___ Exercise materials

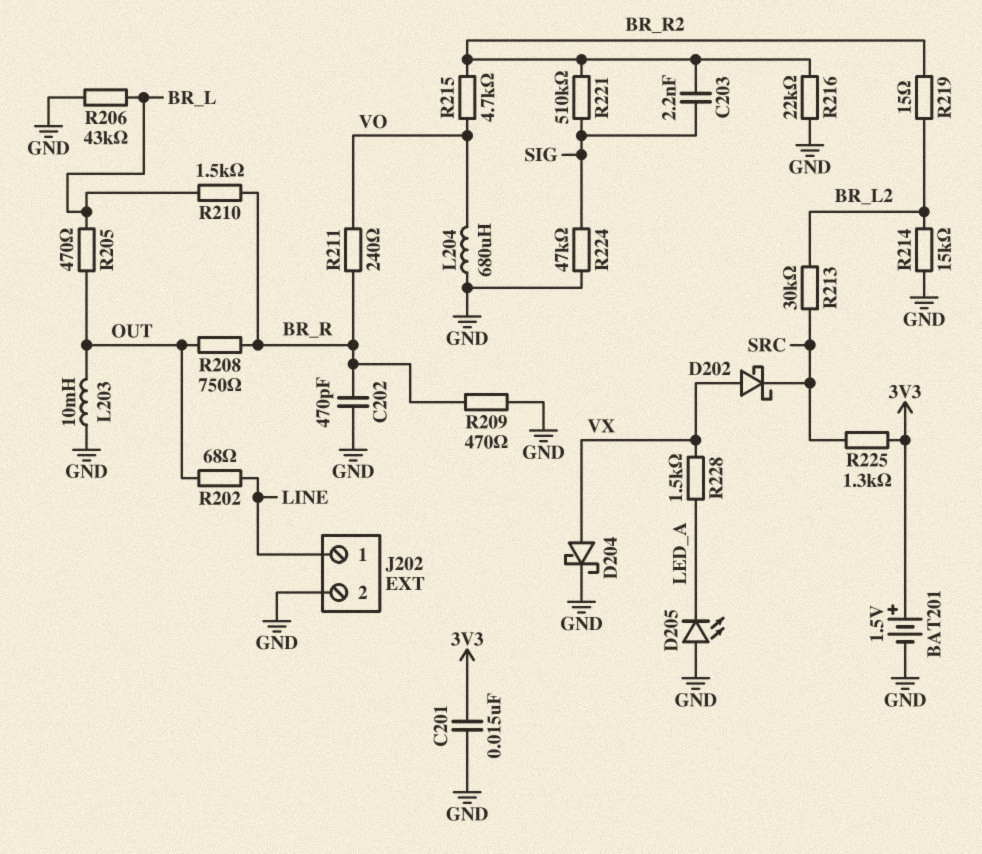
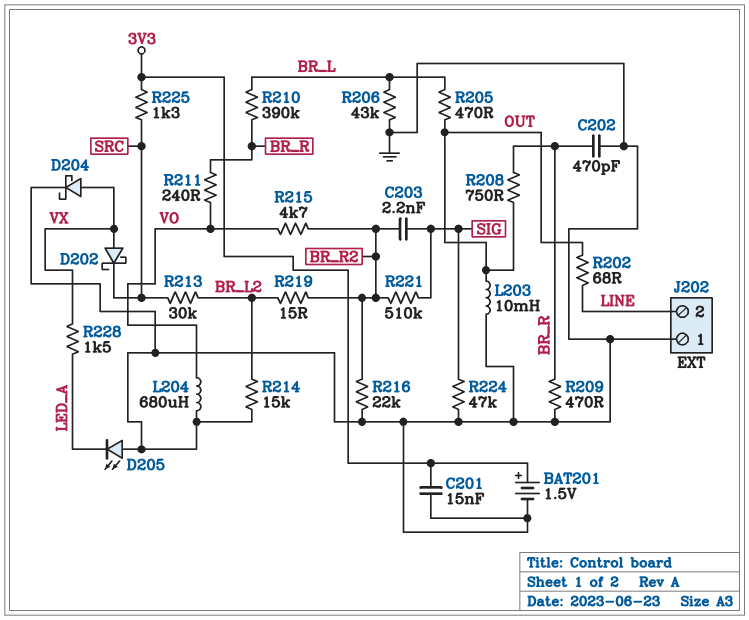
J202 pin 1: LINE -> GND
J202 pin 2: GND -> LINE
R210: 1.5k (BR_L, BR_R) -> 390k (BR_L, BR_R)

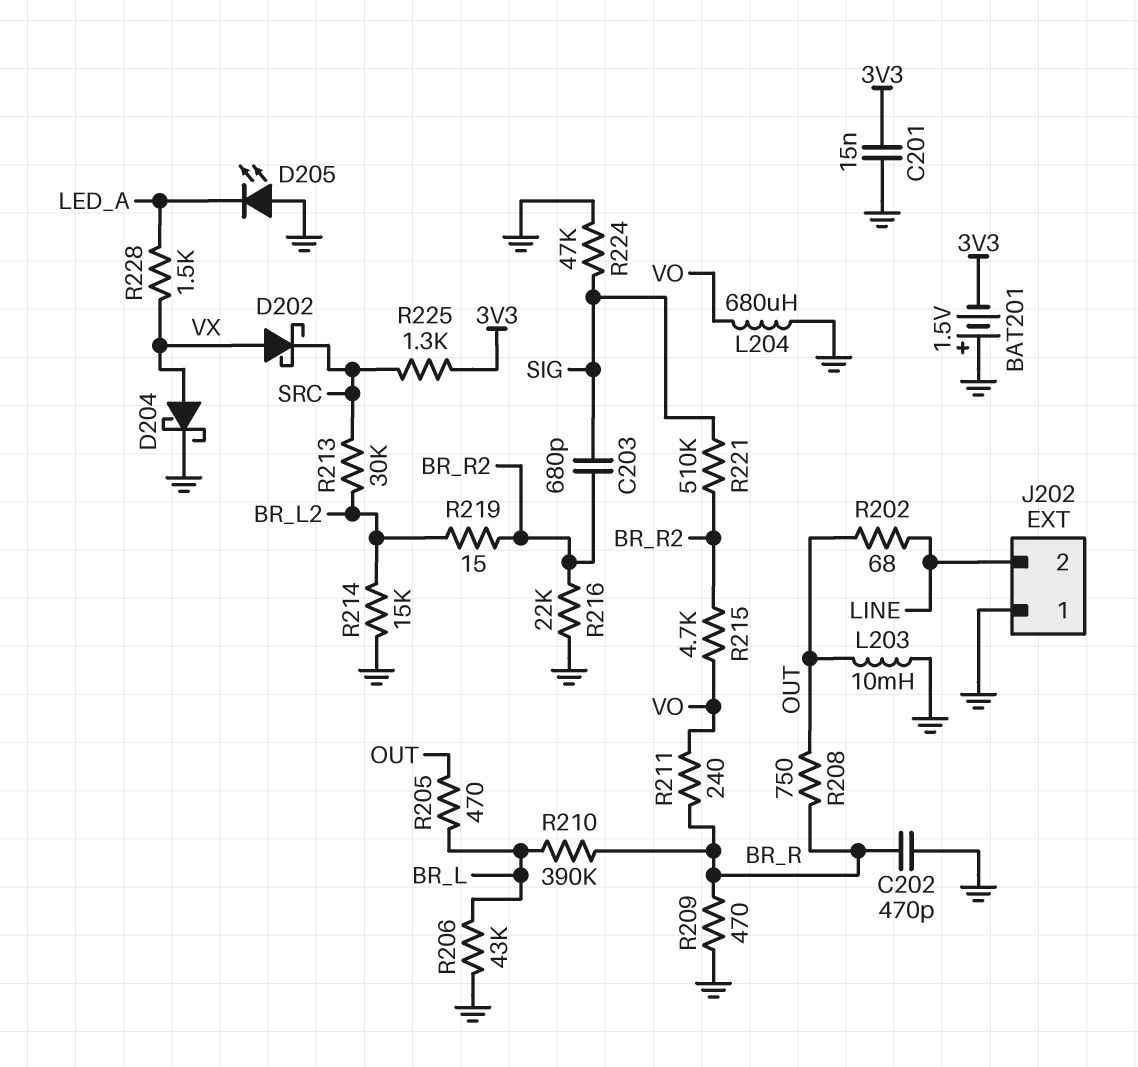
BAT201: 1.5V (plus 3V3, minus GND) -> 1.5V (plus GND, minus 3V3)
C203: 2.2nF (BR_R2, SIG) -> 680pF (BR_R2, SIG)

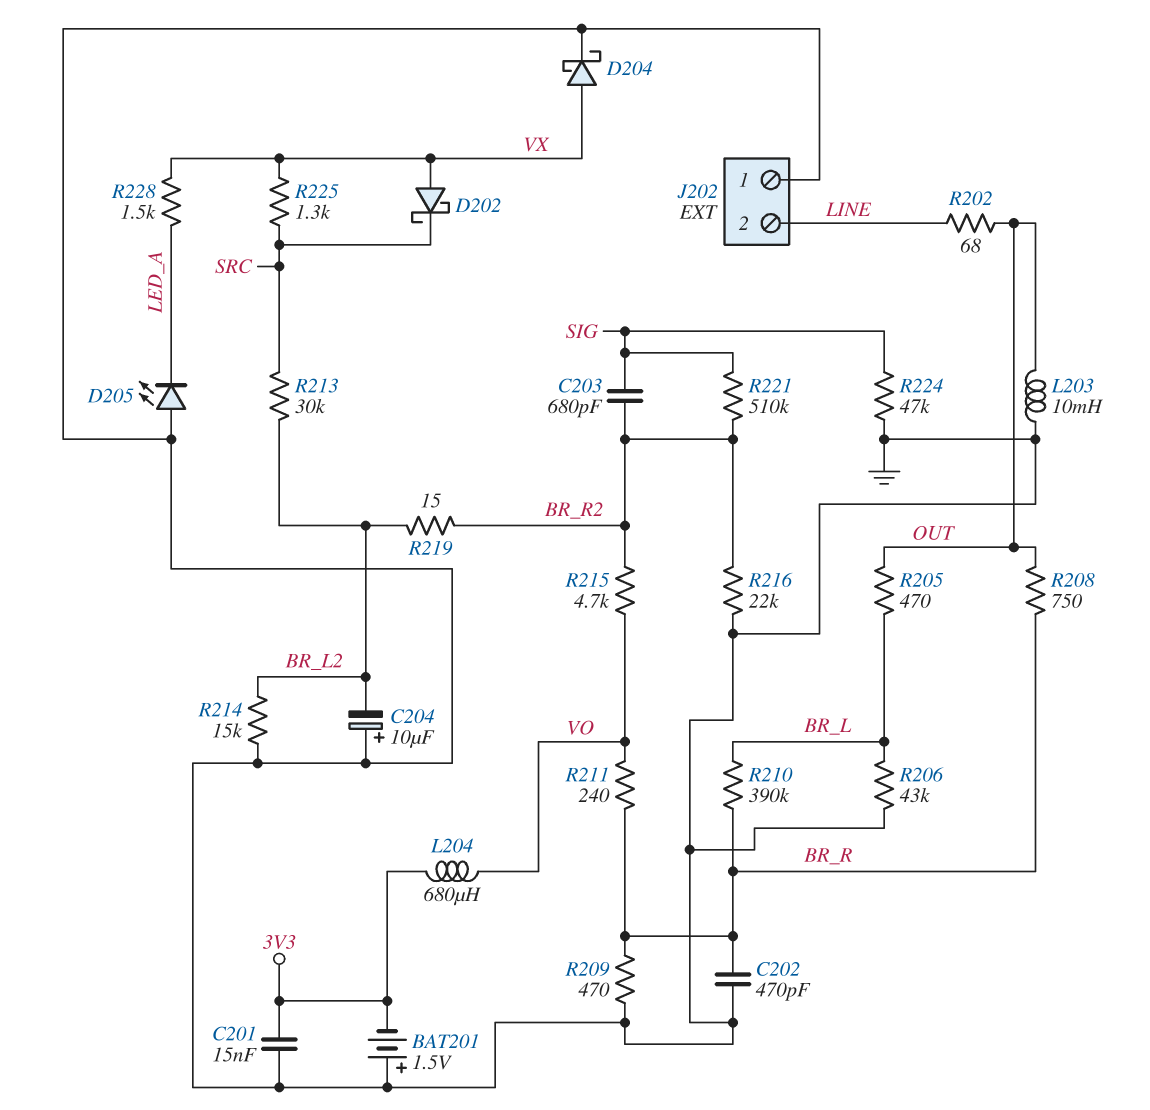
C204: none -> 10uF (plus GND, minus BR_L2)
L204: 680uH (GND, VO) -> 680uH (3V3, VO)
R225: 1.3k (3V3, SRC) -> 1.3k (SRC, VX)

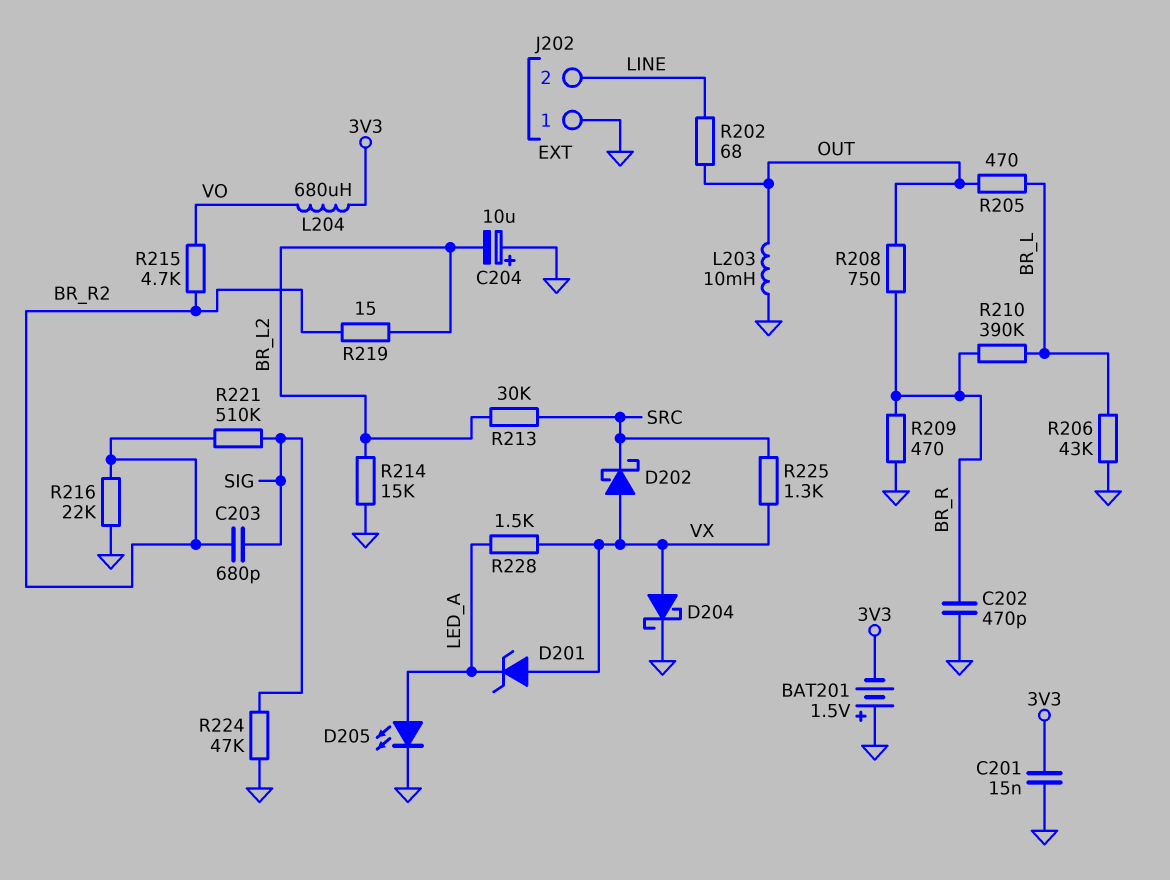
D201: none -> zener (A VX, K LED_A)
D205: LED (A GND, K LED_A) -> LED (A LED_A, K GND)
R211: 240 (BR_R, VO) -> none

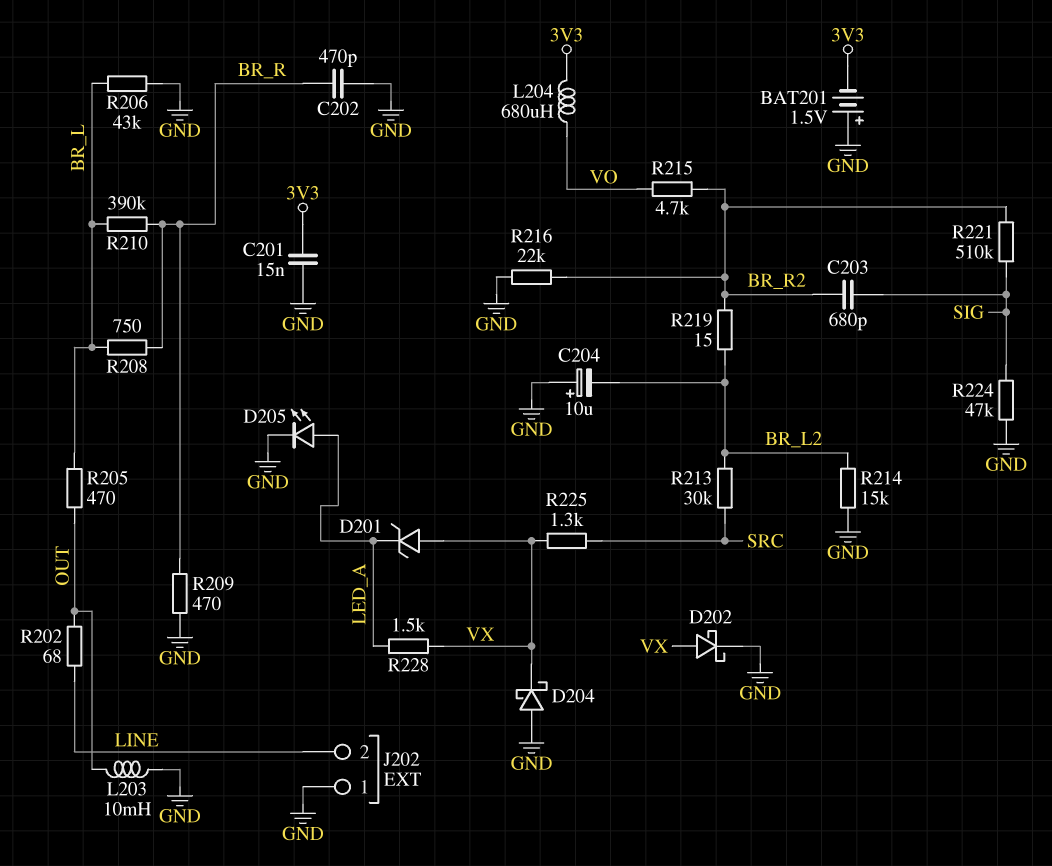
D202: schottky (A VX, K SRC) -> schottky (A VX, K GND)
D204: schottky (A VX, K GND) -> schottky (A GND, K VX)
R208: 750 (BR_R, OUT) -> 750 (BR_L, BR_R)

______

**Assignment**
The lines to set down run from the line with "C204: none -> 10uF (plus GND, minus BR_L2)" up to and including the line with "R211: 240 (BR_R, VO) -> none" in the entries above. Reproduce them exactly, with no pictures.

**Response for this exercise**
C204: none -> 10uF (plus GND, minus BR_L2)
L204: 680uH (GND, VO) -> 680uH (3V3, VO)
R225: 1.3k (3V3, SRC) -> 1.3k (SRC, VX)

D201: none -> zener (A VX, K LED_A)
D205: LED (A GND, K LED_A) -> LED (A LED_A, K GND)
R211: 240 (BR_R, VO) -> none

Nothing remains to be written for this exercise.